**WRITTEN INSTRUCTION:**
Count the lines in the records below that contain the string "height". Reply with only the number.

**SOURCE RECORDS:**
* BEGIN *
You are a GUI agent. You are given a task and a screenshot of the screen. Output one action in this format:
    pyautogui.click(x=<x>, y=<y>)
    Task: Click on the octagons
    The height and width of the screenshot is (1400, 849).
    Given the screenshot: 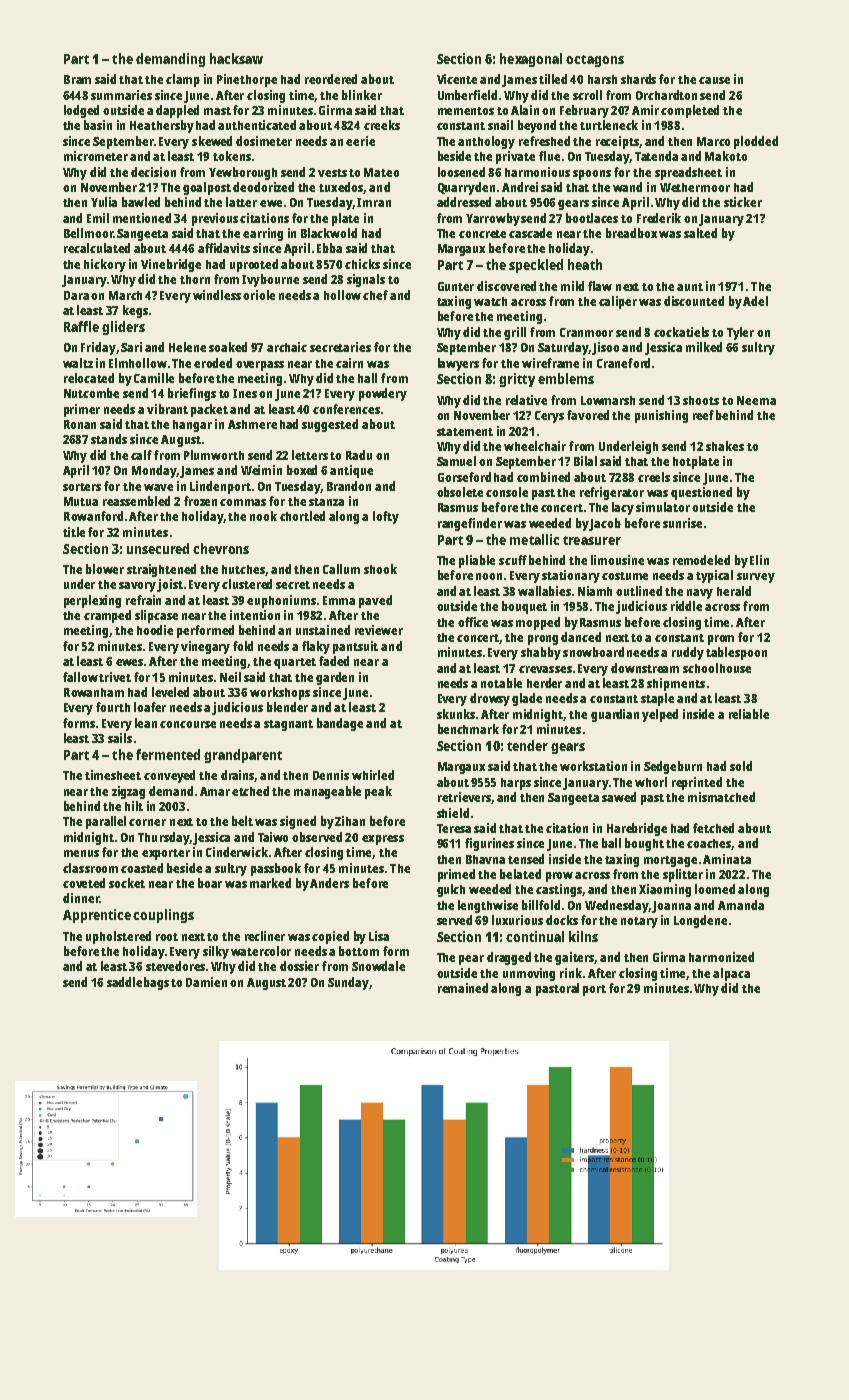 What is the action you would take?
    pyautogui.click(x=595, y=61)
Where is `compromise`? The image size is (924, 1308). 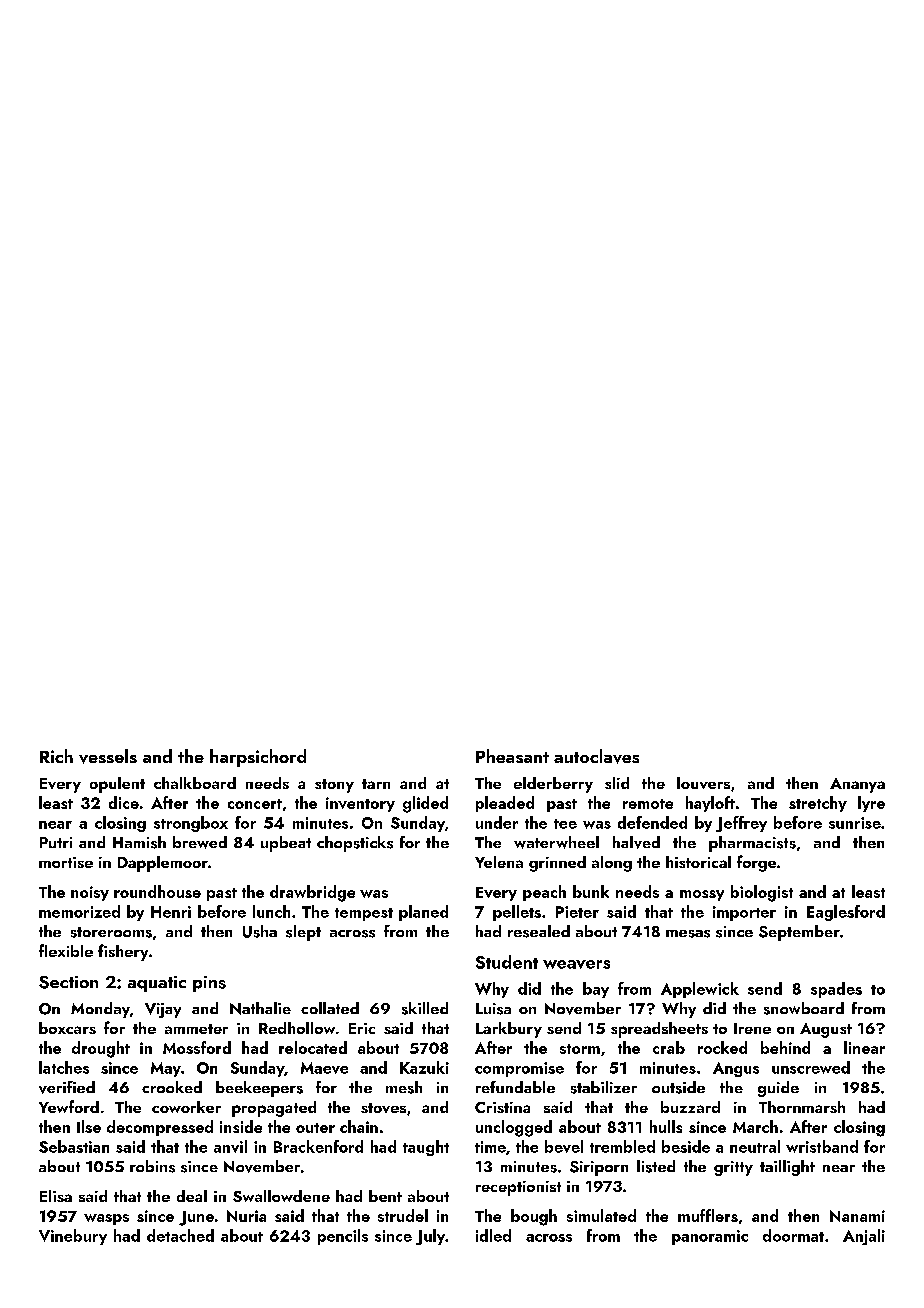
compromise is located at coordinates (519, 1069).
* END *
* BEGIN *
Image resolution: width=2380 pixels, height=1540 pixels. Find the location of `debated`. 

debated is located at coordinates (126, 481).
* END *
* BEGIN *
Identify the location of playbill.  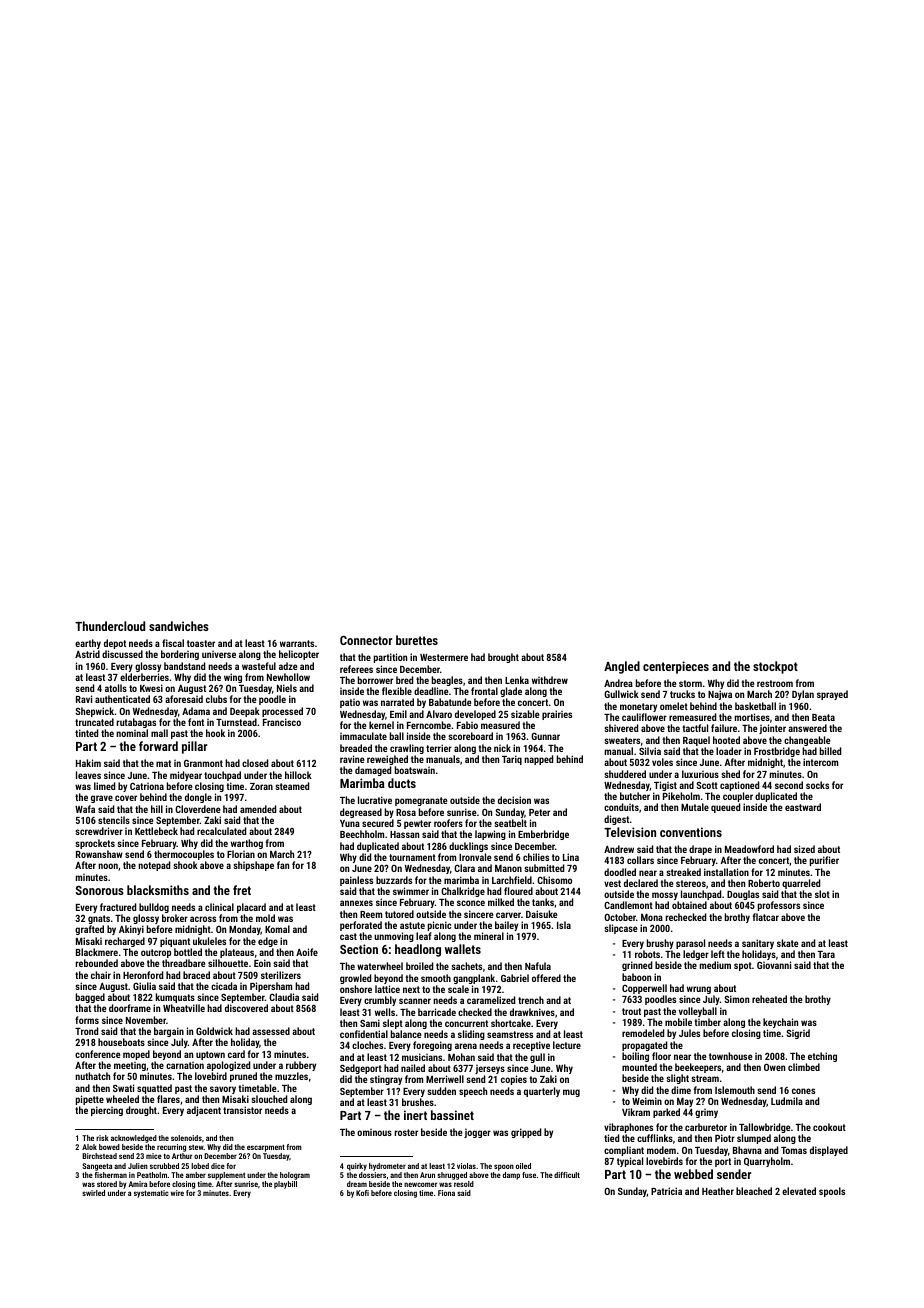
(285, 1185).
* END *
**WRITTEN SOLUTION:**
2